EXERCISE DIRECTIONS: Your reply should consist of the entries, copied exactly and stripped of images.

SOURCE DATA:
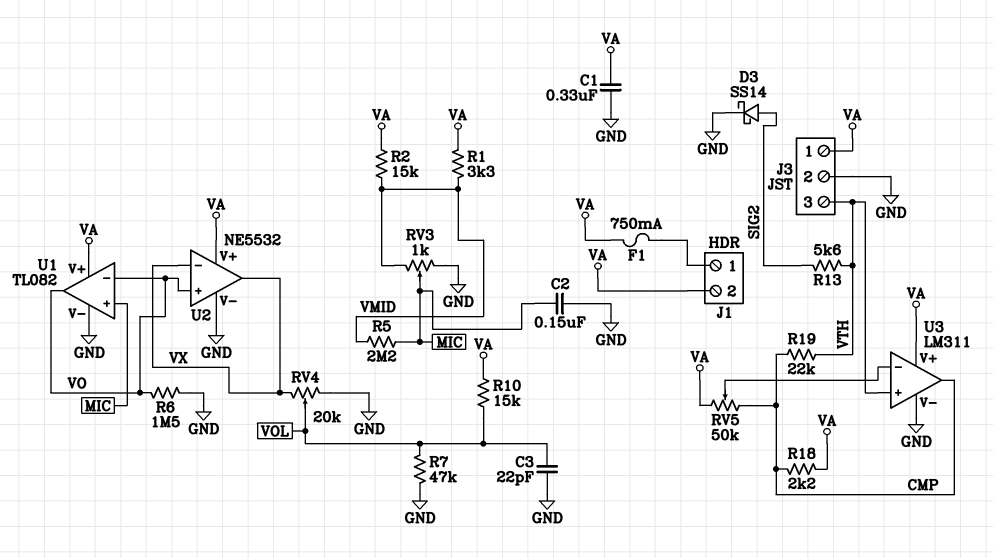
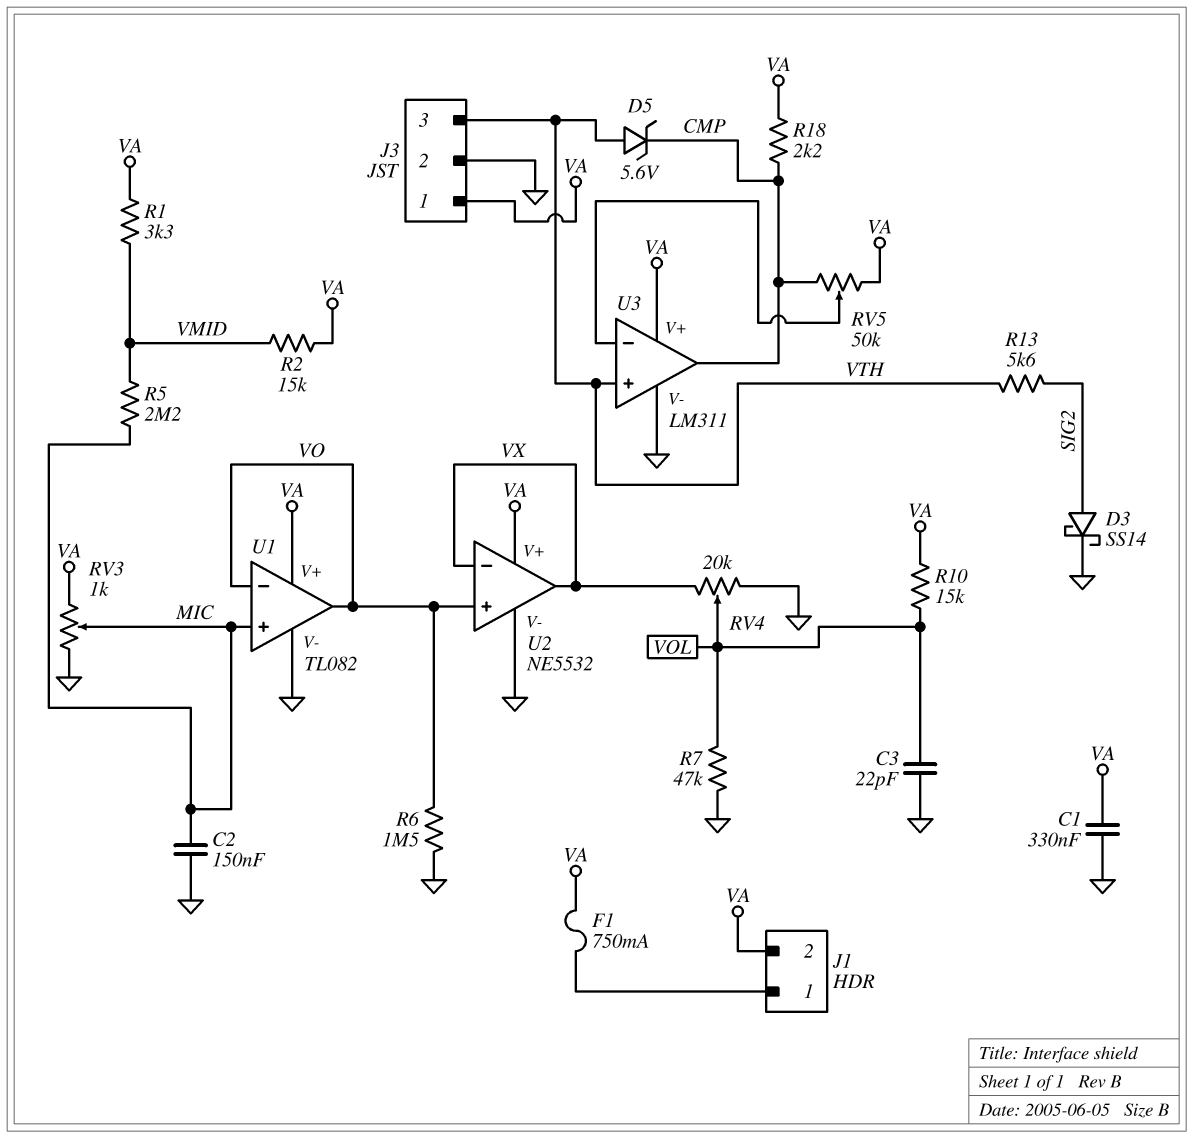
D5: none -> zener 5.6V (A VTH, K CMP)
R19: 22k (CMP, VTH) -> none
RV3: 1k (GND, VMID, wiper MIC) -> 1k (GND, VA, wiper MIC)

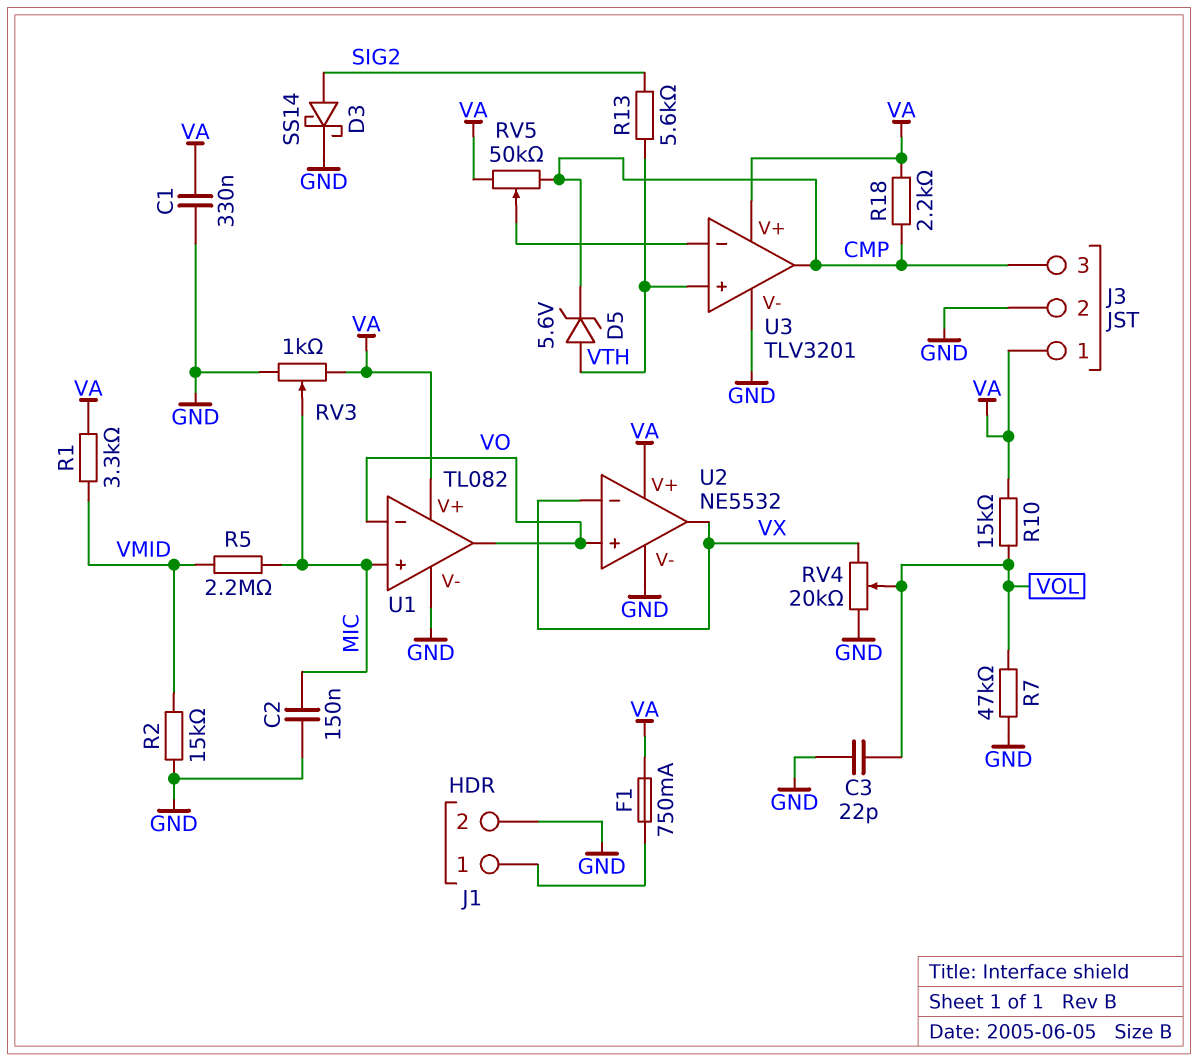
J1 pin 2: VA -> GND
J3 pin 3: VTH -> CMP
R2: 15k (VA, VMID) -> 15k (GND, VMID)
R6: 1.5M (GND, VO) -> none
U3: LM311 -> TLV3201

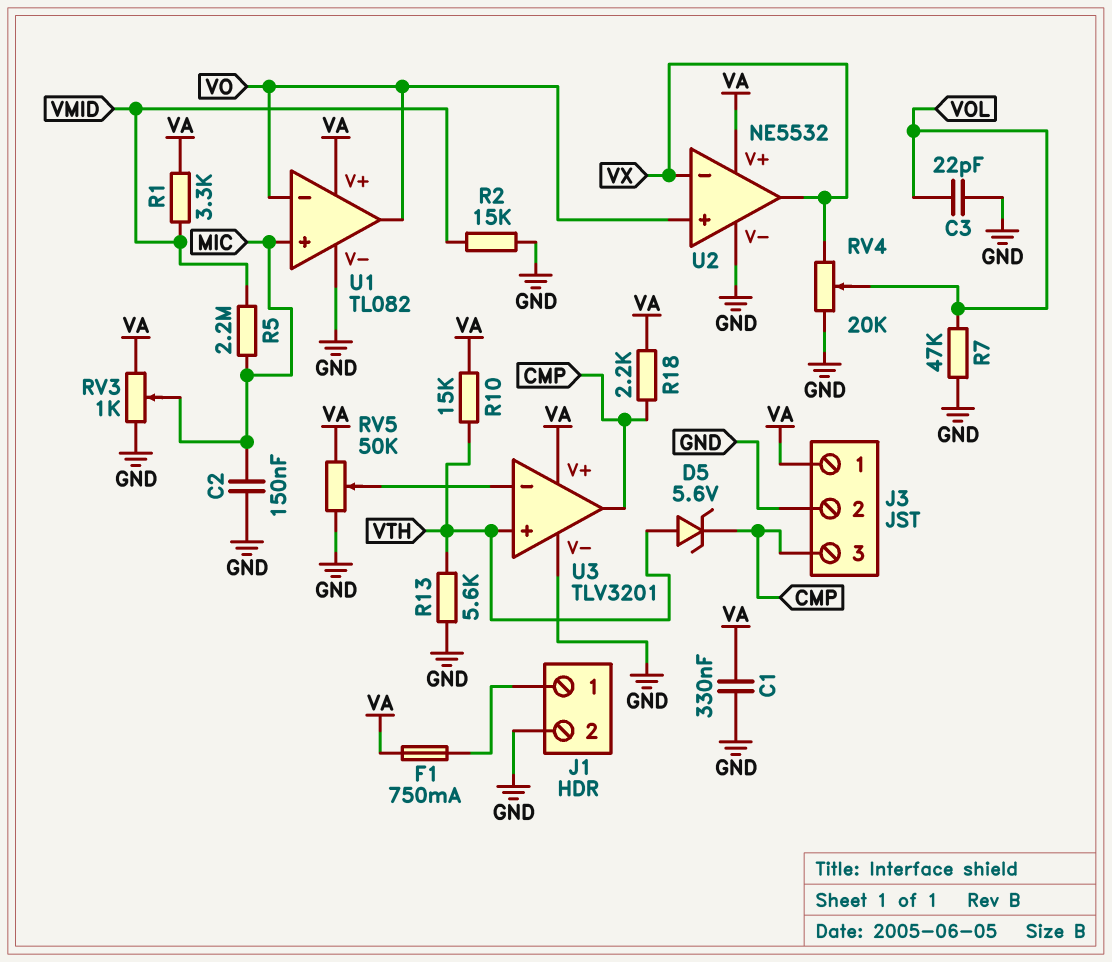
D3: schottky SS14 (A SIG2, K GND) -> none
R10: 15k (VA, VOL) -> 15k (VA, VTH)
R13: 5.6k (SIG2, VTH) -> 5.6k (GND, VTH)
RV5: 50k (CMP, VA, wiper U3/in-) -> 50k (GND, VA, wiper U3/in-)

ANSWER TO THE PROBLEM:
D5: none -> zener 5.6V (A VTH, K CMP)
R19: 22k (CMP, VTH) -> none
RV3: 1k (GND, VMID, wiper MIC) -> 1k (GND, VA, wiper MIC)

J1 pin 2: VA -> GND
J3 pin 3: VTH -> CMP
R2: 15k (VA, VMID) -> 15k (GND, VMID)
R6: 1.5M (GND, VO) -> none
U3: LM311 -> TLV3201

D3: schottky SS14 (A SIG2, K GND) -> none
R10: 15k (VA, VOL) -> 15k (VA, VTH)
R13: 5.6k (SIG2, VTH) -> 5.6k (GND, VTH)
RV5: 50k (CMP, VA, wiper U3/in-) -> 50k (GND, VA, wiper U3/in-)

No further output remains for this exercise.